DATA PROVIDED below:

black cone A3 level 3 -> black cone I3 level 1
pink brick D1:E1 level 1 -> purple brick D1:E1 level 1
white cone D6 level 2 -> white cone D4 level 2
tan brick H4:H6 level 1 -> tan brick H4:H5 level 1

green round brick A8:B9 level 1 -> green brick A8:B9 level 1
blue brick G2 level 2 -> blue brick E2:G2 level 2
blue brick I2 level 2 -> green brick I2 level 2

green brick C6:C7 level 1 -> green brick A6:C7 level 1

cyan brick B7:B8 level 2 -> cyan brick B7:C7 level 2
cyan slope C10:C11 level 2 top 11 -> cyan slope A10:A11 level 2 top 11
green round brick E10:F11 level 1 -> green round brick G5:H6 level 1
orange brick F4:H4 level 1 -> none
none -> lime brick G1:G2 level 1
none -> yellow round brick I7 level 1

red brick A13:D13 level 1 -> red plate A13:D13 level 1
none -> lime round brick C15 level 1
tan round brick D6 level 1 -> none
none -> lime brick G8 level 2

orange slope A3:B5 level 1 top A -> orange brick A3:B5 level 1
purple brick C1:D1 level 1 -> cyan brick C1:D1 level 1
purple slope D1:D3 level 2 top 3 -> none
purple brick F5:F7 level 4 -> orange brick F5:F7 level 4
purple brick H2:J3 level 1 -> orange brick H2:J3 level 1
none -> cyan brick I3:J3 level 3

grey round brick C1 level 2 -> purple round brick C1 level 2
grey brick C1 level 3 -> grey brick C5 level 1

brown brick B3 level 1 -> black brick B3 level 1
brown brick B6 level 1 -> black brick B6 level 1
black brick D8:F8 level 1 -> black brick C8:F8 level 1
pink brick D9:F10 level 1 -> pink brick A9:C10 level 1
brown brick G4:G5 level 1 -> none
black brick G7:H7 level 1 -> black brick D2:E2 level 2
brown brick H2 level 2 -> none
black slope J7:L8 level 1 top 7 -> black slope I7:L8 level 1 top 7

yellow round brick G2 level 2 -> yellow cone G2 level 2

End of DATA PROVIDED.

> TASK TO COMPLETE:
Could you print, word for word, the line containing "black brick D8:F8" and every line after it through the end of the records, and nothing else?

> ANSWER TO THE EXERCISE:
black brick D8:F8 level 1 -> black brick C8:F8 level 1
pink brick D9:F10 level 1 -> pink brick A9:C10 level 1
brown brick G4:G5 level 1 -> none
black brick G7:H7 level 1 -> black brick D2:E2 level 2
brown brick H2 level 2 -> none
black slope J7:L8 level 1 top 7 -> black slope I7:L8 level 1 top 7

yellow round brick G2 level 2 -> yellow cone G2 level 2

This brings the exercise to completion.